## Work task
Write out again each line of the material below, unchanged, from the first one to the line that holds "relocated | YellowBanana".

(Beginning of Available records)

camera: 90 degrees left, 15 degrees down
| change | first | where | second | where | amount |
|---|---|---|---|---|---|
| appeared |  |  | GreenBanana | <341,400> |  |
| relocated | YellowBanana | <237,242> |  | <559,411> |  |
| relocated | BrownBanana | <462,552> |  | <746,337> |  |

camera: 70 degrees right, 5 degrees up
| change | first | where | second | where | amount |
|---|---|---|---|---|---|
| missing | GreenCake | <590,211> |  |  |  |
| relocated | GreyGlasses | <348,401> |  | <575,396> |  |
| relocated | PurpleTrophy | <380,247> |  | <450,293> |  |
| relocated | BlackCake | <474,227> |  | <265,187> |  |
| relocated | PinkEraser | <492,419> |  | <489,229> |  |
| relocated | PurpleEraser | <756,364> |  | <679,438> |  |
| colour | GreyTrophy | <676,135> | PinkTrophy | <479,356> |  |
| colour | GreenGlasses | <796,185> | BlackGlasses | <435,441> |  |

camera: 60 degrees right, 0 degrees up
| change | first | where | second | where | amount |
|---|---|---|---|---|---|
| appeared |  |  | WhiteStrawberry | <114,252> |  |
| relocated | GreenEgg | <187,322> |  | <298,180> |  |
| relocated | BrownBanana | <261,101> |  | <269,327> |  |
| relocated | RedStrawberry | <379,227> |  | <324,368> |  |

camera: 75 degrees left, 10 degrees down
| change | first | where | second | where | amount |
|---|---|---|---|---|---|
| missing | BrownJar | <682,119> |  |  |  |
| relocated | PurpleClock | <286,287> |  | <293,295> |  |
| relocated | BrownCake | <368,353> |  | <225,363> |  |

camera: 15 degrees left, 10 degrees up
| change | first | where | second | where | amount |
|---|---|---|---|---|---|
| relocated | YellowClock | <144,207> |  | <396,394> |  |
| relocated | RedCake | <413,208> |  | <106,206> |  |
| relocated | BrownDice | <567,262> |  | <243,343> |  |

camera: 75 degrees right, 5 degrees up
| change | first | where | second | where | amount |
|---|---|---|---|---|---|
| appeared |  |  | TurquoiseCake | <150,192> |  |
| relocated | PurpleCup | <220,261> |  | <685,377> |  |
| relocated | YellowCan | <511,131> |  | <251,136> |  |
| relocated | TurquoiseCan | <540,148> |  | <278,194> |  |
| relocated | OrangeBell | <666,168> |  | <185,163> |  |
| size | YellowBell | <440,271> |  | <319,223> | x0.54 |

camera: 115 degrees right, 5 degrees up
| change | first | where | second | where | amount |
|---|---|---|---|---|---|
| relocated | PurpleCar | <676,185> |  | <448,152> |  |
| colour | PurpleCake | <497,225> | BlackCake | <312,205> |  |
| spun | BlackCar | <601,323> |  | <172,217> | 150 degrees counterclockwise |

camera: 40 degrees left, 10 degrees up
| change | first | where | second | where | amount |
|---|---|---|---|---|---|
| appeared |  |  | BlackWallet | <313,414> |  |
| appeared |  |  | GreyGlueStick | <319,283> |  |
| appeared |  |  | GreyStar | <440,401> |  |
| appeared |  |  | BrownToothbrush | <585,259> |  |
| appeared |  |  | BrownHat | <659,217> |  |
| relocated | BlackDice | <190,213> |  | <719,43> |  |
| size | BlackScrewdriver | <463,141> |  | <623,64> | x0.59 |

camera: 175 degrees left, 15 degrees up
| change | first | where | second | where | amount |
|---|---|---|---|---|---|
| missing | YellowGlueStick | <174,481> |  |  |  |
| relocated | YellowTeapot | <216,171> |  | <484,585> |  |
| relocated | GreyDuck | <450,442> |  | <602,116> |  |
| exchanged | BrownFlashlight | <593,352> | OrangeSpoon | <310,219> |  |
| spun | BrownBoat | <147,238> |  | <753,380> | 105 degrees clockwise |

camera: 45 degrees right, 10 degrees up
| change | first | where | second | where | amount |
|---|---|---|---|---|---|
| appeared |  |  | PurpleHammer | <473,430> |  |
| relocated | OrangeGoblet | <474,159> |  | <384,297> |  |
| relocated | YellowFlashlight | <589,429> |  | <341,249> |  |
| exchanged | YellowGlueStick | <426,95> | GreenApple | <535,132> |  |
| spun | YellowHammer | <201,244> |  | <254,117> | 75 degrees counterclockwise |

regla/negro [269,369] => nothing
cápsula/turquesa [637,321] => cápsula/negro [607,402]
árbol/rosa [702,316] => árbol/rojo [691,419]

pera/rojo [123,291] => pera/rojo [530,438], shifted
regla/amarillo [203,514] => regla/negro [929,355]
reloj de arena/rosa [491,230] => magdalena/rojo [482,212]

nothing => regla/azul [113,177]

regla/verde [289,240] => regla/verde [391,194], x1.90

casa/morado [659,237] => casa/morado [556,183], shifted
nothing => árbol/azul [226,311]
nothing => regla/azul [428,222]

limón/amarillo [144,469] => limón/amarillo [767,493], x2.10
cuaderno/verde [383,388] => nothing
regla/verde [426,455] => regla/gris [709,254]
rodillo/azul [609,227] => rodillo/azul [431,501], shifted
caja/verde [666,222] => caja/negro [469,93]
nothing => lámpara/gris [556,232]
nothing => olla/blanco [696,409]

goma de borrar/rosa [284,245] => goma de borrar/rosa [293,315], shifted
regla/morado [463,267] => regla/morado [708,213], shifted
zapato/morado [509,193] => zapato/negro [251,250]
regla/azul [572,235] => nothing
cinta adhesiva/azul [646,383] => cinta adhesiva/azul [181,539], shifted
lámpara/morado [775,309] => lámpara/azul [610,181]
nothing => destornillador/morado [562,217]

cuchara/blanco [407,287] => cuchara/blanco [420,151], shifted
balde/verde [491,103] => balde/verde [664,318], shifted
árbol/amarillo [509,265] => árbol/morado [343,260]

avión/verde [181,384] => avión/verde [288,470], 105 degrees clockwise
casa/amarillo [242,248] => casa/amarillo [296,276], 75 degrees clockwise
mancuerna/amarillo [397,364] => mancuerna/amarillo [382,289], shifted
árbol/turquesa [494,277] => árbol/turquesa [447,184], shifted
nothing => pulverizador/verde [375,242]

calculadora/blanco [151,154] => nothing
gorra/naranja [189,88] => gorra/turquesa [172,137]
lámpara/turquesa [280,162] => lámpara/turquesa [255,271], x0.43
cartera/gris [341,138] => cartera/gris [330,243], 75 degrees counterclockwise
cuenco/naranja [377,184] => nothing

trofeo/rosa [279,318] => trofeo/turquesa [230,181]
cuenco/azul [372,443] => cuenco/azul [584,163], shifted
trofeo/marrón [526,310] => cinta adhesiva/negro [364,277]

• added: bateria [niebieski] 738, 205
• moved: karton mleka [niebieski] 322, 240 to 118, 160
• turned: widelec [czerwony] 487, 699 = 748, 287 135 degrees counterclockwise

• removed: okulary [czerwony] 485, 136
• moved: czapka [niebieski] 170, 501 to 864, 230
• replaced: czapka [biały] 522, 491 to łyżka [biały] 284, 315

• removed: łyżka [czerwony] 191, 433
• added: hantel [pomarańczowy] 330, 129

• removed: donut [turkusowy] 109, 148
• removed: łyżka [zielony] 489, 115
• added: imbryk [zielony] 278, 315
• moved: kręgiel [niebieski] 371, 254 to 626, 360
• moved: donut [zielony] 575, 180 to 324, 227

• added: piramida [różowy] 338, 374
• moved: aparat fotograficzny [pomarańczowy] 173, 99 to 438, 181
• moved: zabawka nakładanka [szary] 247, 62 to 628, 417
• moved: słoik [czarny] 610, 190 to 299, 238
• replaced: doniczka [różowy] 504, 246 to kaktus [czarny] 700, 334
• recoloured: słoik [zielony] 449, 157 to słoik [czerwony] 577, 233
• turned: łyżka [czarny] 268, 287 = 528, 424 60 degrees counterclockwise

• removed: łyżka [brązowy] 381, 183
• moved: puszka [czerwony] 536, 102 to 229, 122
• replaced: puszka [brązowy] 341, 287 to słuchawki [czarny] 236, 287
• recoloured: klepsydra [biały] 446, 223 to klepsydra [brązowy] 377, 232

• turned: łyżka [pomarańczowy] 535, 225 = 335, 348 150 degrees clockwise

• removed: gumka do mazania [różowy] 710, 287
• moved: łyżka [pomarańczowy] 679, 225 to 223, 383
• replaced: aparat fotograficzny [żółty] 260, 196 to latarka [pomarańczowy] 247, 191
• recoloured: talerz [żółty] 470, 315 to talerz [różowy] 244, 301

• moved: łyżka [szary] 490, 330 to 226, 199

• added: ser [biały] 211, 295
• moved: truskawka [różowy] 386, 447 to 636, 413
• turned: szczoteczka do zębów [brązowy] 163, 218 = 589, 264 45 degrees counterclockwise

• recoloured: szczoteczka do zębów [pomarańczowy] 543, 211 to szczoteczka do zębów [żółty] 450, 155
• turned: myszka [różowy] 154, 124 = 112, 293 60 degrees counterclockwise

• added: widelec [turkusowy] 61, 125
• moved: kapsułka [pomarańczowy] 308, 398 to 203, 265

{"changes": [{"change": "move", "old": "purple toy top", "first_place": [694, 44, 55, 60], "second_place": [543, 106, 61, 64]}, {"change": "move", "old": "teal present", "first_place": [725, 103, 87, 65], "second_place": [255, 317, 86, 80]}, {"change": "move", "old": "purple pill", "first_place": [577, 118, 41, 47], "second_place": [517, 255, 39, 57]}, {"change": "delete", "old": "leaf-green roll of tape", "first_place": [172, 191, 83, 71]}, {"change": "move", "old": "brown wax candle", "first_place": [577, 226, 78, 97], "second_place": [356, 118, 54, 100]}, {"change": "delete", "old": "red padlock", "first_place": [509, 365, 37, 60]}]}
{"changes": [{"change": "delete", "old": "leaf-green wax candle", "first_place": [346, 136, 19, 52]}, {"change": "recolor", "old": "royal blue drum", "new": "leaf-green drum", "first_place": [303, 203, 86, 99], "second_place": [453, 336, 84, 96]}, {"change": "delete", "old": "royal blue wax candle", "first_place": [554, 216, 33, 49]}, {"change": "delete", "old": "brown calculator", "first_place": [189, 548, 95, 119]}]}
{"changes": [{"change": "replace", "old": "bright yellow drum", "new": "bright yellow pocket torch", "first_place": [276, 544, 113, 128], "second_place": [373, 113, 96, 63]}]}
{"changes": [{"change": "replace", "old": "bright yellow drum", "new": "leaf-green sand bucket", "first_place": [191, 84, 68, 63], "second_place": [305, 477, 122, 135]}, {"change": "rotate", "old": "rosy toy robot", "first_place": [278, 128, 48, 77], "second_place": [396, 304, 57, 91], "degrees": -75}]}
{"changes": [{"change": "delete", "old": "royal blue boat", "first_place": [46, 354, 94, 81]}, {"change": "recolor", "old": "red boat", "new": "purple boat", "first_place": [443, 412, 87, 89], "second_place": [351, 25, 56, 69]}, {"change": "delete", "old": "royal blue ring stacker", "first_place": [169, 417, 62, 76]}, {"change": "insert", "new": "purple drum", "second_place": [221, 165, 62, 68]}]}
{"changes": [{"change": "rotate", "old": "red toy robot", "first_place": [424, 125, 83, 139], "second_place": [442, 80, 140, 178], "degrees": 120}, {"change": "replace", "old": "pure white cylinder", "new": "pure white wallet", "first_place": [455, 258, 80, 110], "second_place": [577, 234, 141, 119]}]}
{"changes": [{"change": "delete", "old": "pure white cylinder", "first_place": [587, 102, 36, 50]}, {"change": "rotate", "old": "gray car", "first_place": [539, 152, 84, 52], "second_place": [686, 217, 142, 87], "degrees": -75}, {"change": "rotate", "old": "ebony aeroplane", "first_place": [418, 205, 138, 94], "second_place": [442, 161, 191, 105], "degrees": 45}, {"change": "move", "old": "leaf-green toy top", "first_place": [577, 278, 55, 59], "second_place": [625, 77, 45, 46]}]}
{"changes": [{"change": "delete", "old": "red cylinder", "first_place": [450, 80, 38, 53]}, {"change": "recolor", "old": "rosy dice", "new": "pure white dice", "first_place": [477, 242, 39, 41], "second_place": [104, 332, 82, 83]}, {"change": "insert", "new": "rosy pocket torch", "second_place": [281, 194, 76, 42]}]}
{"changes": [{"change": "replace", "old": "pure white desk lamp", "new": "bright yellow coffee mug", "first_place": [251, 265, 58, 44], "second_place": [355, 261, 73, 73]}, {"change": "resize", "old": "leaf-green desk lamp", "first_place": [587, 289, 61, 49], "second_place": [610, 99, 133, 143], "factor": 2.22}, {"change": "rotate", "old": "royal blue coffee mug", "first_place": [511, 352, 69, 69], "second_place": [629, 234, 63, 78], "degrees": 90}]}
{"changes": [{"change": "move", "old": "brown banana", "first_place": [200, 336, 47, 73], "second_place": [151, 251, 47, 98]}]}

(End of Available records)

## Problem solution
camera: 90 degrees left, 15 degrees down
| change | first | where | second | where | amount |
|---|---|---|---|---|---|
| appeared |  |  | GreenBanana | <341,400> |  |
| relocated | YellowBanana | <237,242> |  | <559,411> |  |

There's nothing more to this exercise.